* [ASSIGNMENT] Wherever the word "yellow" appears in a line of the records, copy that line.

(Image change detection data)
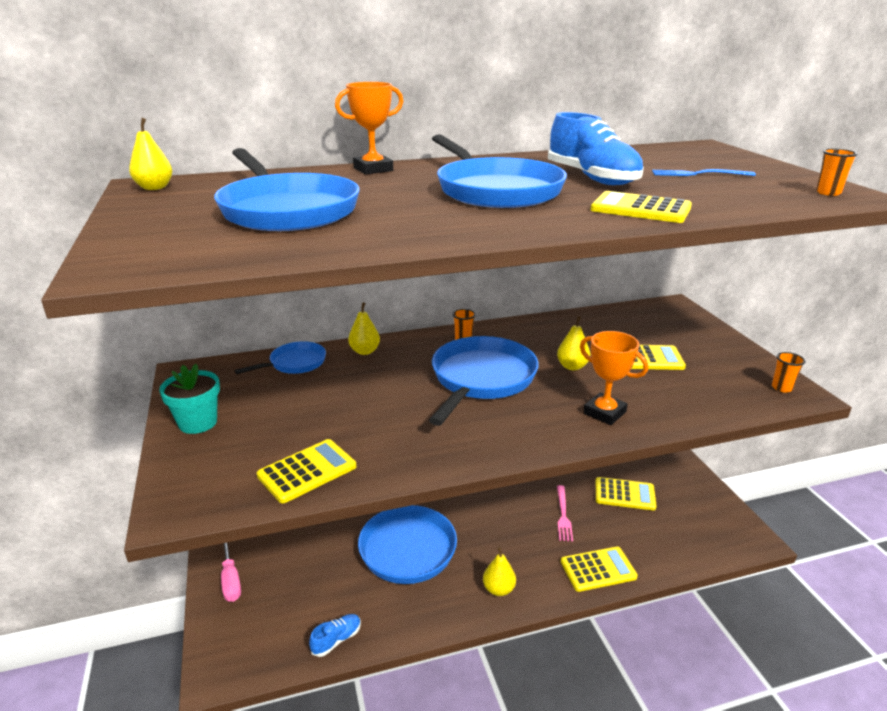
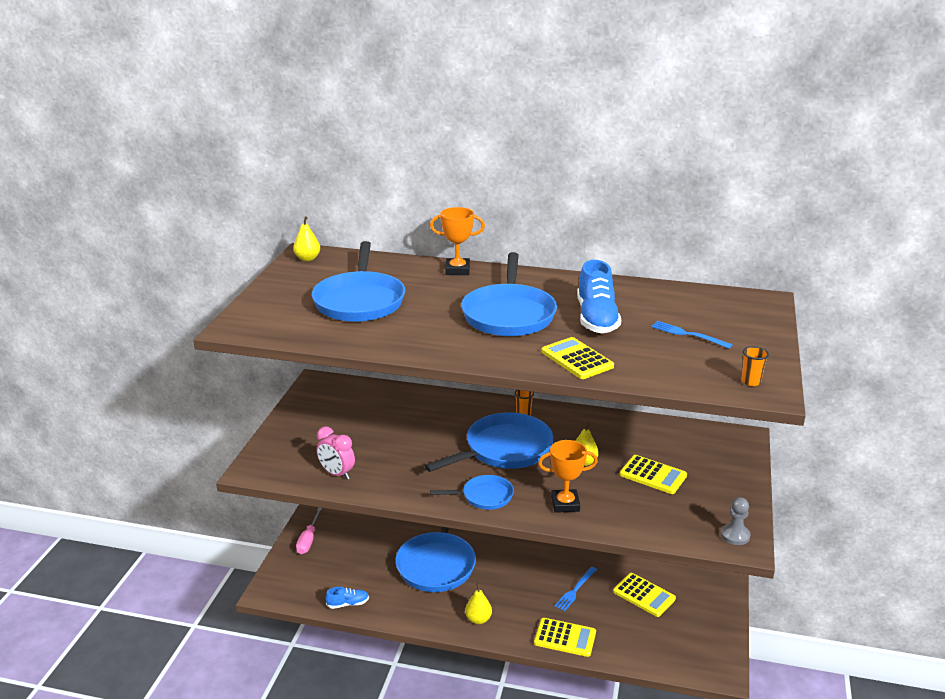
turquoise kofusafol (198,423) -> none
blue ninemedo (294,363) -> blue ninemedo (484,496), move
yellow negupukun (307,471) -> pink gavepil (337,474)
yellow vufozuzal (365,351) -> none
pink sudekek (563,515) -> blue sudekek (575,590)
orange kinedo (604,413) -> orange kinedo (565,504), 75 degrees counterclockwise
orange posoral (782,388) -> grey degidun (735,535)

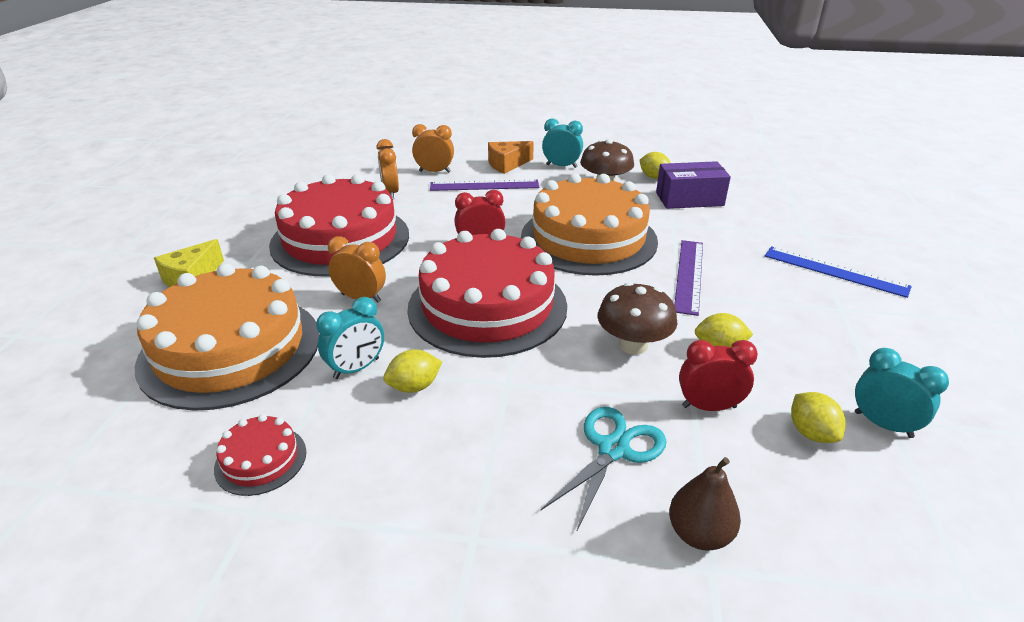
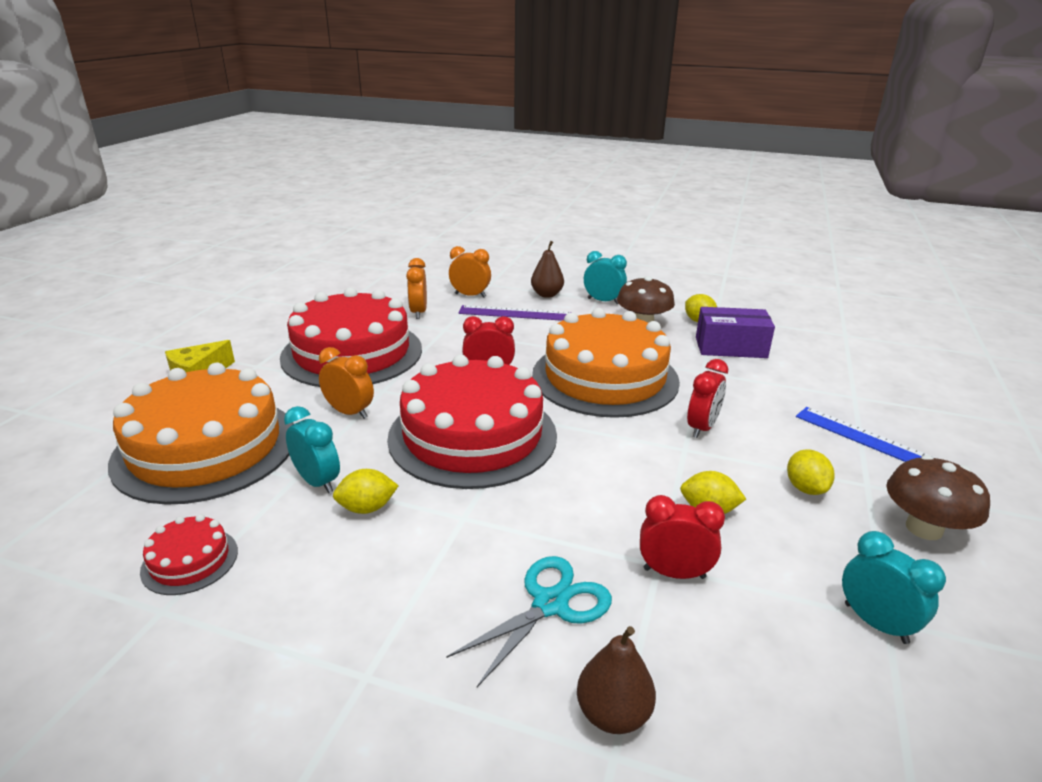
turquoise gavepil (356,368) -> turquoise gavepil (317,482), 105 degrees counterclockwise
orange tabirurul (507,164) -> brown vufozuzal (547,294)
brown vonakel (633,345) -> brown vonakel (924,528), move
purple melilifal (689,275) -> red gavepil (702,428)
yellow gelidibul (811,433) -> yellow gelidibul (805,488), move

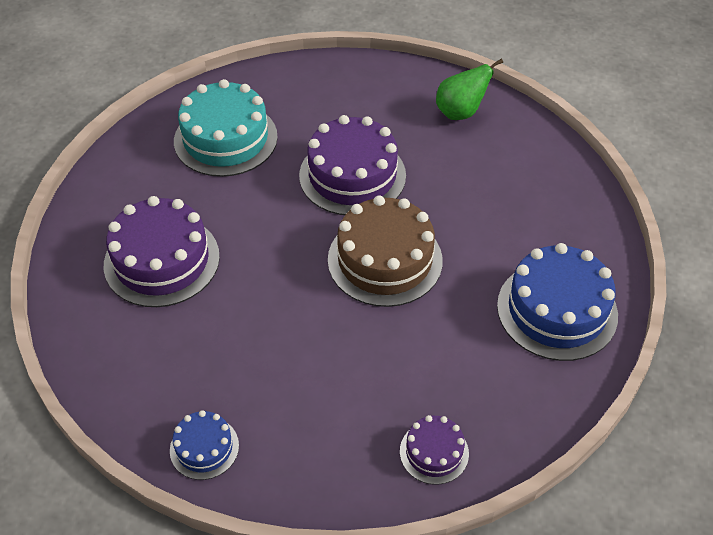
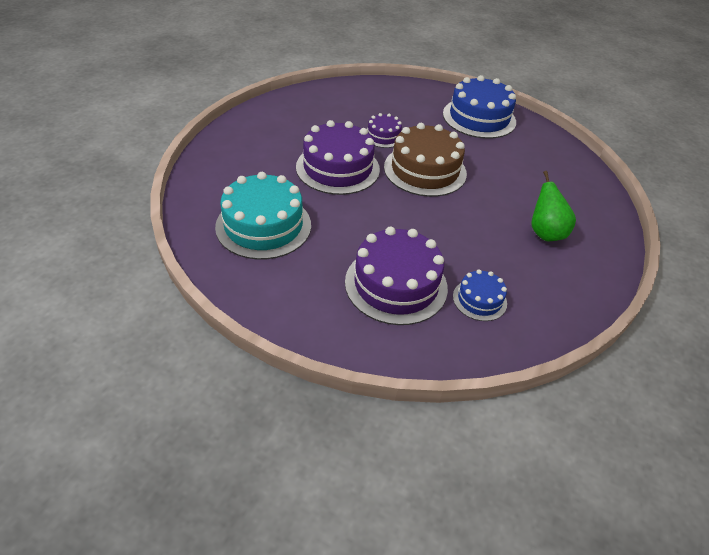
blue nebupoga (204,448) -> blue nebupoga (479,300), move
purple nebupoga (434,452) -> purple nebupoga (383,136), move
green vufozuzal (460,112) -> green vufozuzal (545,233), move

* [ANSWER SPACE]
yellow negupukun (307,471) -> pink gavepil (337,474)
yellow vufozuzal (365,351) -> none
yellow gelidibul (811,433) -> yellow gelidibul (805,488), move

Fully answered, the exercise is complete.